Segment Open
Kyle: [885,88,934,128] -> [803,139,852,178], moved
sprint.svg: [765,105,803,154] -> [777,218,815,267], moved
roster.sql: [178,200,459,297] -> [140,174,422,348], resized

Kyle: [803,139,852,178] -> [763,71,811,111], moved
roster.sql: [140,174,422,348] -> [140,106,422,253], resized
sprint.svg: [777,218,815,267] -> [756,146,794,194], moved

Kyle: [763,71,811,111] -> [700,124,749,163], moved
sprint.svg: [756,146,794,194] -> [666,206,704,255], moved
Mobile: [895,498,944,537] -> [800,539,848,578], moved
Segment Closed
[INSTRUCTIONS FOR THE TASK] Each line of the listing is to be output verbatim.

[RESPONSE TO THE EXERCISE]
Kyle: [885,88,934,128] -> [803,139,852,178], moved
sprint.svg: [765,105,803,154] -> [777,218,815,267], moved
roster.sql: [178,200,459,297] -> [140,174,422,348], resized

Kyle: [803,139,852,178] -> [763,71,811,111], moved
roster.sql: [140,174,422,348] -> [140,106,422,253], resized
sprint.svg: [777,218,815,267] -> [756,146,794,194], moved

Kyle: [763,71,811,111] -> [700,124,749,163], moved
sprint.svg: [756,146,794,194] -> [666,206,704,255], moved
Mobile: [895,498,944,537] -> [800,539,848,578], moved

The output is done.